Start at the line with "R1: 150 (G9, IND) -> 1.2k (G9, IND)" in the records below, stop at the line with "IC4 pin IN: VIN -> SIG24", and return every line in that span exactly, the two end lines included.

[Edit tracking data]
=== Begin Enclosure ===
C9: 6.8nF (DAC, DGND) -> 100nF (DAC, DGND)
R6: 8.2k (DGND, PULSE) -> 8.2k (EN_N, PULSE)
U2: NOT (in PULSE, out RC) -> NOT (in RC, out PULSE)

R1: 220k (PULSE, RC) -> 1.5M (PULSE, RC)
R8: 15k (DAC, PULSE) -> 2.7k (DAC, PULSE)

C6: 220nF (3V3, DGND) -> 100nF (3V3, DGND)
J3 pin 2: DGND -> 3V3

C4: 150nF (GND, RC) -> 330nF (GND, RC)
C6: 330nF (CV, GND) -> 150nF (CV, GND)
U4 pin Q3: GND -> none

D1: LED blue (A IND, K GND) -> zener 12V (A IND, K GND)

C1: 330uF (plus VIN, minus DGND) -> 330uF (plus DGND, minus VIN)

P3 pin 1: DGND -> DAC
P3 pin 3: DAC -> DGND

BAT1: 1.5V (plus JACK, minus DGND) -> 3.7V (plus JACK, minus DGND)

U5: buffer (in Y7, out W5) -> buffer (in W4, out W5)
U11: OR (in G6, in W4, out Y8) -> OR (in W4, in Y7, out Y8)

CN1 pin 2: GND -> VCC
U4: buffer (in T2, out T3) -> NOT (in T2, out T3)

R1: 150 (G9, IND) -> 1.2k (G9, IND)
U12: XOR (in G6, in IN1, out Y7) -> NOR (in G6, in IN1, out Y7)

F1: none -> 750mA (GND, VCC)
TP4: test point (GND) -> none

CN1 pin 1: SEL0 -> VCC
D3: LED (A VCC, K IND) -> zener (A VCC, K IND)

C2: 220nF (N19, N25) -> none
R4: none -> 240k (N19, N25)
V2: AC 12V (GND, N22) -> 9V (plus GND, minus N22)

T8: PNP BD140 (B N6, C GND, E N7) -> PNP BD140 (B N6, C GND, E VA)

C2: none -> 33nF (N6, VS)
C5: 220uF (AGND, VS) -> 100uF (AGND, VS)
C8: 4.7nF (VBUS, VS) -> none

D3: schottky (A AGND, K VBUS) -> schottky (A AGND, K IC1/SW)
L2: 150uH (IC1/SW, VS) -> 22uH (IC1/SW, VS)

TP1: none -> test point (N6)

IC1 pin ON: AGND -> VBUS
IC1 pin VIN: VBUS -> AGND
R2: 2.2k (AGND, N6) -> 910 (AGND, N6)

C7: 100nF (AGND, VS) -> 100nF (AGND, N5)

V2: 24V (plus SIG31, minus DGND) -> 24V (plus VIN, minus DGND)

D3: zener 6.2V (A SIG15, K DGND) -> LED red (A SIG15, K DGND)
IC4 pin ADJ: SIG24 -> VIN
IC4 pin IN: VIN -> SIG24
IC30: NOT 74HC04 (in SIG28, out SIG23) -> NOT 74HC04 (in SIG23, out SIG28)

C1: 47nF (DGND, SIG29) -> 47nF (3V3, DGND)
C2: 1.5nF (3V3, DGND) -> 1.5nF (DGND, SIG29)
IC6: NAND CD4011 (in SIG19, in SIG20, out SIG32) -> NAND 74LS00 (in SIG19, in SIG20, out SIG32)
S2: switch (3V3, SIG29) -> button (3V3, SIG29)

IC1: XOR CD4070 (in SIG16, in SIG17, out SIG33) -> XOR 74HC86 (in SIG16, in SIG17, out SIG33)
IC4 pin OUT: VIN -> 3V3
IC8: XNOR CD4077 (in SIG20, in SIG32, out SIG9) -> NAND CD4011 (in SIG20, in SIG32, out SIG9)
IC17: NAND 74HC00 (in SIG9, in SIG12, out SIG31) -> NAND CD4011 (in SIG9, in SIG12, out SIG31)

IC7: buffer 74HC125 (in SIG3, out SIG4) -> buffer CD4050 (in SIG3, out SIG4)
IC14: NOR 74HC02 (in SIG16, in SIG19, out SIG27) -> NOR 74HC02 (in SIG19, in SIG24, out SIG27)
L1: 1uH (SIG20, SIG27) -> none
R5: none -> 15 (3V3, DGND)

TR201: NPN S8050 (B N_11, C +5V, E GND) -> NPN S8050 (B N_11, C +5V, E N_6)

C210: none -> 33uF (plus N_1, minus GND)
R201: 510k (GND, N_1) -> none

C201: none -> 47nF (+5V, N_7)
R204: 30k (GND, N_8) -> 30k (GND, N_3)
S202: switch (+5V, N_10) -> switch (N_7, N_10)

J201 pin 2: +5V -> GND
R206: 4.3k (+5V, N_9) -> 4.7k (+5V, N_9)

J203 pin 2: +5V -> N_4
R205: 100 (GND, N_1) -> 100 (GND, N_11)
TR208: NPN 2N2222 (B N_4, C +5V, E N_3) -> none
=== End Enclosure ===
▶ **Answer to the problem**
R1: 150 (G9, IND) -> 1.2k (G9, IND)
U12: XOR (in G6, in IN1, out Y7) -> NOR (in G6, in IN1, out Y7)

F1: none -> 750mA (GND, VCC)
TP4: test point (GND) -> none

CN1 pin 1: SEL0 -> VCC
D3: LED (A VCC, K IND) -> zener (A VCC, K IND)

C2: 220nF (N19, N25) -> none
R4: none -> 240k (N19, N25)
V2: AC 12V (GND, N22) -> 9V (plus GND, minus N22)

T8: PNP BD140 (B N6, C GND, E N7) -> PNP BD140 (B N6, C GND, E VA)

C2: none -> 33nF (N6, VS)
C5: 220uF (AGND, VS) -> 100uF (AGND, VS)
C8: 4.7nF (VBUS, VS) -> none

D3: schottky (A AGND, K VBUS) -> schottky (A AGND, K IC1/SW)
L2: 150uH (IC1/SW, VS) -> 22uH (IC1/SW, VS)

TP1: none -> test point (N6)

IC1 pin ON: AGND -> VBUS
IC1 pin VIN: VBUS -> AGND
R2: 2.2k (AGND, N6) -> 910 (AGND, N6)

C7: 100nF (AGND, VS) -> 100nF (AGND, N5)

V2: 24V (plus SIG31, minus DGND) -> 24V (plus VIN, minus DGND)

D3: zener 6.2V (A SIG15, K DGND) -> LED red (A SIG15, K DGND)
IC4 pin ADJ: SIG24 -> VIN
IC4 pin IN: VIN -> SIG24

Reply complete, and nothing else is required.